[[ INPUT FOR THIS TASK, beginning ]]

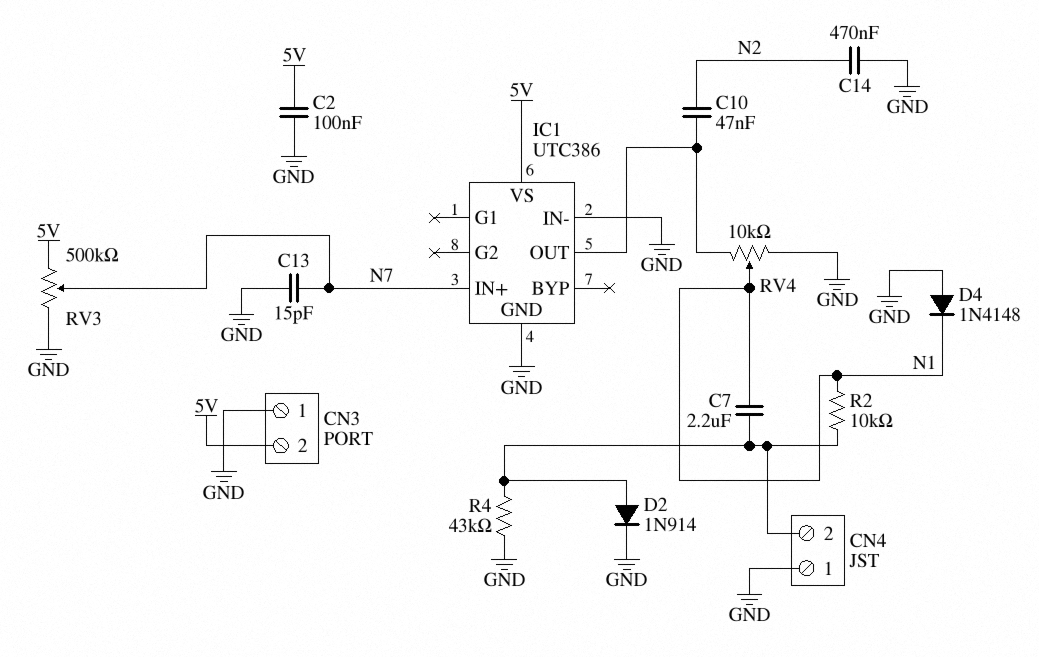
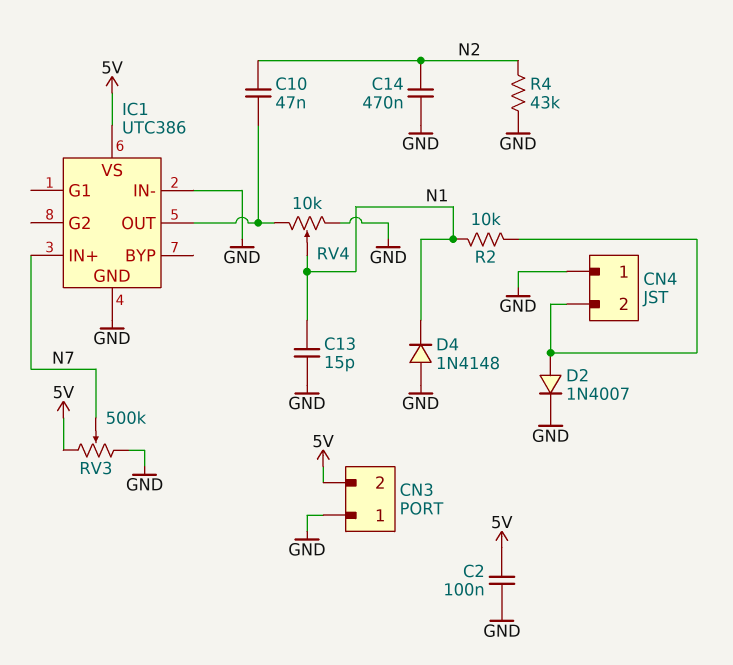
C7: 2.2uF (CN4/2, N1) -> none
C13: 15pF (GND, N7) -> 15pF (GND, N1)
D2: diode 1N914 (A CN4/2, K GND) -> diode 1N4007 (A CN4/2, K GND)
R4: 43k (CN4/2, GND) -> 43k (GND, N2)

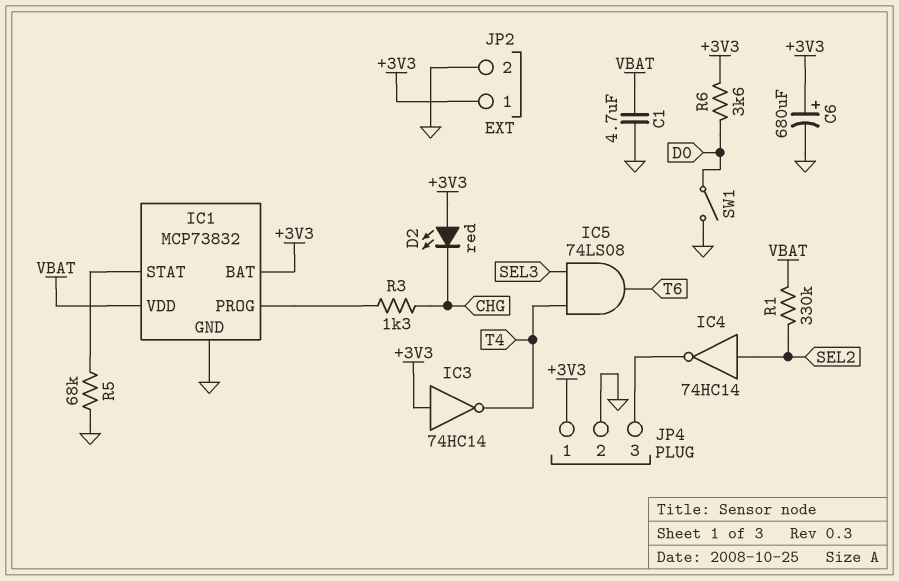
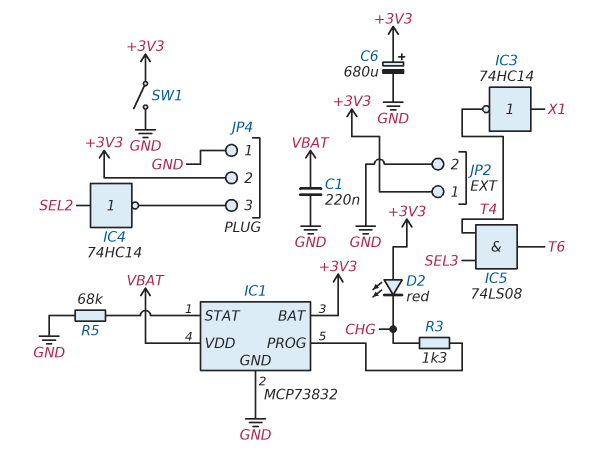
C1: 4.7uF (GND, VBAT) -> 220nF (GND, VBAT)
IC3: NOT 74HC14 (in +3V3, out T4) -> NOT 74HC14 (in X1, out T4)
JP4 pin 1: +3V3 -> GND
JP4 pin 2: GND -> +3V3
R1: 330k (SEL2, VBAT) -> none
R6: 3.6k (+3V3, D0) -> none
SW1: switch (D0, GND) -> switch (+3V3, GND)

[[ INPUT FOR THIS TASK, end ]]

● **BRIEF**
Each entry above should be printed exactly, and any picture in it left out.

● **WRITTEN SOLUTION**
C7: 2.2uF (CN4/2, N1) -> none
C13: 15pF (GND, N7) -> 15pF (GND, N1)
D2: diode 1N914 (A CN4/2, K GND) -> diode 1N4007 (A CN4/2, K GND)
R4: 43k (CN4/2, GND) -> 43k (GND, N2)

C1: 4.7uF (GND, VBAT) -> 220nF (GND, VBAT)
IC3: NOT 74HC14 (in +3V3, out T4) -> NOT 74HC14 (in X1, out T4)
JP4 pin 1: +3V3 -> GND
JP4 pin 2: GND -> +3V3
R1: 330k (SEL2, VBAT) -> none
R6: 3.6k (+3V3, D0) -> none
SW1: switch (D0, GND) -> switch (+3V3, GND)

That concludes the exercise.